What is expected:
Each record here should be printed again exactly; please leave its pictures out.

####

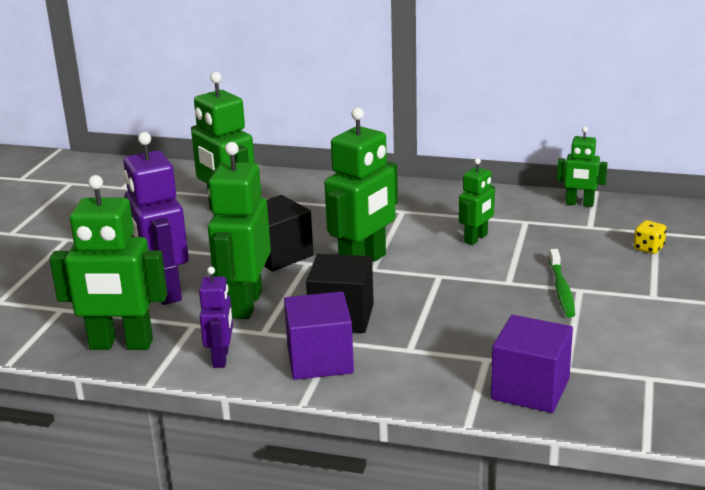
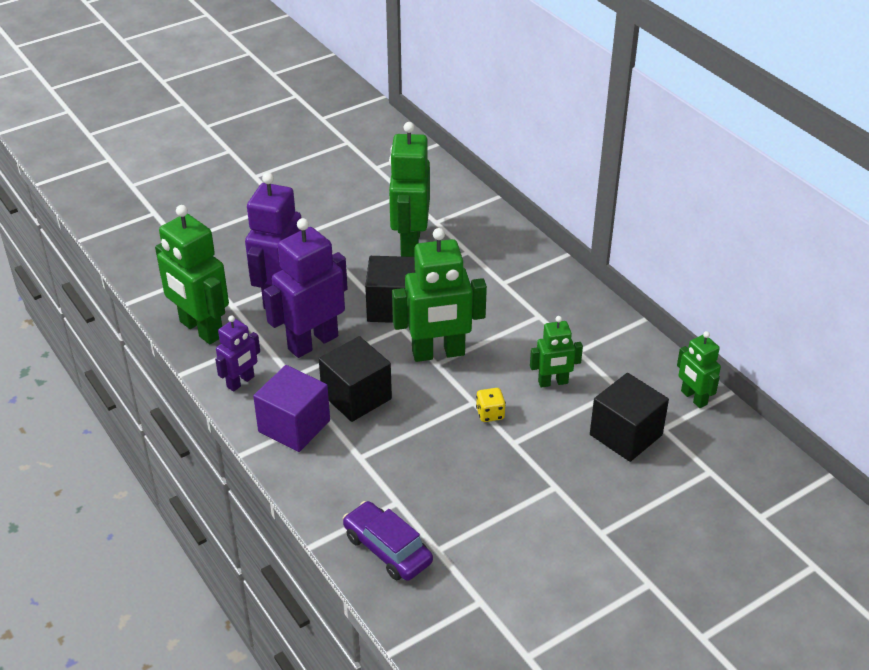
camera: 40 degrees right, 15 degrees up
(245, 304) = (312, 342): green robot -> purple robot
(530, 389) = (387, 549): purple cube -> purple car
(561, 289) = (542, 477): green toothbrush -> none
(573, 241) = (626, 435): none -> black cube
(648, 248) = (675, 484): yellow dice -> yellow dice (490, 414)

####

Your response:
camera: 40 degrees right, 15 degrees up
(245, 304) = (312, 342): green robot -> purple robot
(530, 389) = (387, 549): purple cube -> purple car
(561, 289) = (542, 477): green toothbrush -> none
(573, 241) = (626, 435): none -> black cube
(648, 248) = (675, 484): yellow dice -> yellow dice (490, 414)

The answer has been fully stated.